■ What is expected ■
Which lines below contain the string "kern", with case counting? Report each of those lines in full.

■ Material provided ■
** start **

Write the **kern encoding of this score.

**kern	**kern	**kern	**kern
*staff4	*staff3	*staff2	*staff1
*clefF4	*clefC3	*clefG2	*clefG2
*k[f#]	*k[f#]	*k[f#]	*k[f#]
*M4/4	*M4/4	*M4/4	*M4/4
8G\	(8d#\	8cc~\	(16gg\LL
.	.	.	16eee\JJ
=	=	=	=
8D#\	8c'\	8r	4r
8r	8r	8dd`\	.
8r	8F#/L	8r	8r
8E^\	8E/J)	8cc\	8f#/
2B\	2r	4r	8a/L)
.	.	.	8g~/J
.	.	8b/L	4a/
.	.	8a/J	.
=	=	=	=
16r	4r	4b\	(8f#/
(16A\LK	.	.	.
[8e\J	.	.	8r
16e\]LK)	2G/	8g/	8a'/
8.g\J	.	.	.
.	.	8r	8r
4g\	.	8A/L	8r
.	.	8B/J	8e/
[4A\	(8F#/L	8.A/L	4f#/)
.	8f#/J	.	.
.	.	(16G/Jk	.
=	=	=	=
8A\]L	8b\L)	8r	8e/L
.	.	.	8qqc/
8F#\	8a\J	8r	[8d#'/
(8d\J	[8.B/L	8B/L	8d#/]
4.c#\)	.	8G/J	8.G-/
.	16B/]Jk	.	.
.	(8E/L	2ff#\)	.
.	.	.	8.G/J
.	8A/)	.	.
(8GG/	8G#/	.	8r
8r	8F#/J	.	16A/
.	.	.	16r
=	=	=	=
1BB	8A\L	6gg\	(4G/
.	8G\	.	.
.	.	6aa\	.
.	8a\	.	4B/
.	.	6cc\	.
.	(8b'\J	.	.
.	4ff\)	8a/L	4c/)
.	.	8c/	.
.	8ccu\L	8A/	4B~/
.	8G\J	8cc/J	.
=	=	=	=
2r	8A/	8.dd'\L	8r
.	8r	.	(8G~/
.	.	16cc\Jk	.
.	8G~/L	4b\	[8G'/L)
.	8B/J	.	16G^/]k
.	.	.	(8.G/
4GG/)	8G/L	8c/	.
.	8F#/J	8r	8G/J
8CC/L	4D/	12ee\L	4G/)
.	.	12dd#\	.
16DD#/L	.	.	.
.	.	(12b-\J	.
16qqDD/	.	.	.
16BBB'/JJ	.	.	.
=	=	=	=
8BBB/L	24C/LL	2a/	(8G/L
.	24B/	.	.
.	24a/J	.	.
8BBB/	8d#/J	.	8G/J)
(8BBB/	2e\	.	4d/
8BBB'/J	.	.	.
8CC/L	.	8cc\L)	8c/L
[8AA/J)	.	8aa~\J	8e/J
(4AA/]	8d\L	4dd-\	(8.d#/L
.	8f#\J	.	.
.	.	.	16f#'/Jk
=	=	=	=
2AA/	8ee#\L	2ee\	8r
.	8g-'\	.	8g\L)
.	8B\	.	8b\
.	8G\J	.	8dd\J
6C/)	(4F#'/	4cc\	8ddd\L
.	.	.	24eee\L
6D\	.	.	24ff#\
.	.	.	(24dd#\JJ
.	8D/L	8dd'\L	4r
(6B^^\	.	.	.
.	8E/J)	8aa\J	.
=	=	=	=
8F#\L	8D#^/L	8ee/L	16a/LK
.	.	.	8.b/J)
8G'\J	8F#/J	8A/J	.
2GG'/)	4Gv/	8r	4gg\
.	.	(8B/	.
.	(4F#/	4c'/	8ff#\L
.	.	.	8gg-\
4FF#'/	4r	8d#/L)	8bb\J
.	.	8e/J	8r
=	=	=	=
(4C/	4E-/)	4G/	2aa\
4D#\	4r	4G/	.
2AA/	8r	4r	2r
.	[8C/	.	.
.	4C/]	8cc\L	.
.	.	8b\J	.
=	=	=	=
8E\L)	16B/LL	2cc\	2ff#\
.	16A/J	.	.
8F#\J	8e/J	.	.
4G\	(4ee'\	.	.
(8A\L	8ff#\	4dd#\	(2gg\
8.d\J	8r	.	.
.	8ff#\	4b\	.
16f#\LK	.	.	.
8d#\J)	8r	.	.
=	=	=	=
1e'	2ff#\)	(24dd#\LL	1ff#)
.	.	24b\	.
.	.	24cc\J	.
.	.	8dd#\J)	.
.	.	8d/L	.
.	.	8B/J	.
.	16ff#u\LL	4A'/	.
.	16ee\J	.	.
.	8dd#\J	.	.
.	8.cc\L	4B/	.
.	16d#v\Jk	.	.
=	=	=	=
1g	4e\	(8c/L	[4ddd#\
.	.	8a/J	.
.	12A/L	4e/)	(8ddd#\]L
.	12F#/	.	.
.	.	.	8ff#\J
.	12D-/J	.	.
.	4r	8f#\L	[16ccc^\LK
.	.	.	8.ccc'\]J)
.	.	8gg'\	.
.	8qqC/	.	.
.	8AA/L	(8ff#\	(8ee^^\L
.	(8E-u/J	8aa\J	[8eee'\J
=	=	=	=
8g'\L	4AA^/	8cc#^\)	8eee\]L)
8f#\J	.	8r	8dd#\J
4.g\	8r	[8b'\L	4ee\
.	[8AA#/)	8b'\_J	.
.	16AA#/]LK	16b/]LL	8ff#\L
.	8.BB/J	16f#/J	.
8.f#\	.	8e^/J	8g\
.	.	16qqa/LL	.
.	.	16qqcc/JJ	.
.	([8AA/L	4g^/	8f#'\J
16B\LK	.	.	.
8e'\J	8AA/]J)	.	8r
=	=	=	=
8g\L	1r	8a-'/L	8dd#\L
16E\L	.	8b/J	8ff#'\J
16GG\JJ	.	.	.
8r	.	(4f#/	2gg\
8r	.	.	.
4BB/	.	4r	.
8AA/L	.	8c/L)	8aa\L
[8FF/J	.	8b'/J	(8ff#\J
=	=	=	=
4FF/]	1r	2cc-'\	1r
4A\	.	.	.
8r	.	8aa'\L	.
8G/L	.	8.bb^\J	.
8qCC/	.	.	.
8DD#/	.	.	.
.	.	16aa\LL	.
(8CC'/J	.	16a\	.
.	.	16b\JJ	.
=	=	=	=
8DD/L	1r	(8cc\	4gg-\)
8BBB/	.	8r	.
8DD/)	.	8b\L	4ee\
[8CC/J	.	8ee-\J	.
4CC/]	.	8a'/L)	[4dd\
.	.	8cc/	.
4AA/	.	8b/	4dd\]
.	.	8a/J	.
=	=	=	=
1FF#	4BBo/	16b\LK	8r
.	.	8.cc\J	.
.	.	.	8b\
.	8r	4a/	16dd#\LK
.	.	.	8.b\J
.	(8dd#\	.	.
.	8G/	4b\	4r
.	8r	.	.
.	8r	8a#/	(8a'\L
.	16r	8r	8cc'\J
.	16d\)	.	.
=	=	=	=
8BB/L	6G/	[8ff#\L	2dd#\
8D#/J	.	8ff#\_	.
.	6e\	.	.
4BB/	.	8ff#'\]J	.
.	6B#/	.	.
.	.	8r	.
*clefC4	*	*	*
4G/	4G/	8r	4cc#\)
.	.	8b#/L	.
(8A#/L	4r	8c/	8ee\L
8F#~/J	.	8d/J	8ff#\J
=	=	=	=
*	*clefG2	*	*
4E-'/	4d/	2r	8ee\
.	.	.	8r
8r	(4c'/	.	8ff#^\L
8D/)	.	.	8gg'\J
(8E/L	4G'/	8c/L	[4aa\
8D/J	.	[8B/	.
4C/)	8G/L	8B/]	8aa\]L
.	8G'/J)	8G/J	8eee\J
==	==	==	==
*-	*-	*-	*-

** end **

■ Solution to this exercise ■
Write the **kern encoding of this score.
**kern	**kern	**kern	**kern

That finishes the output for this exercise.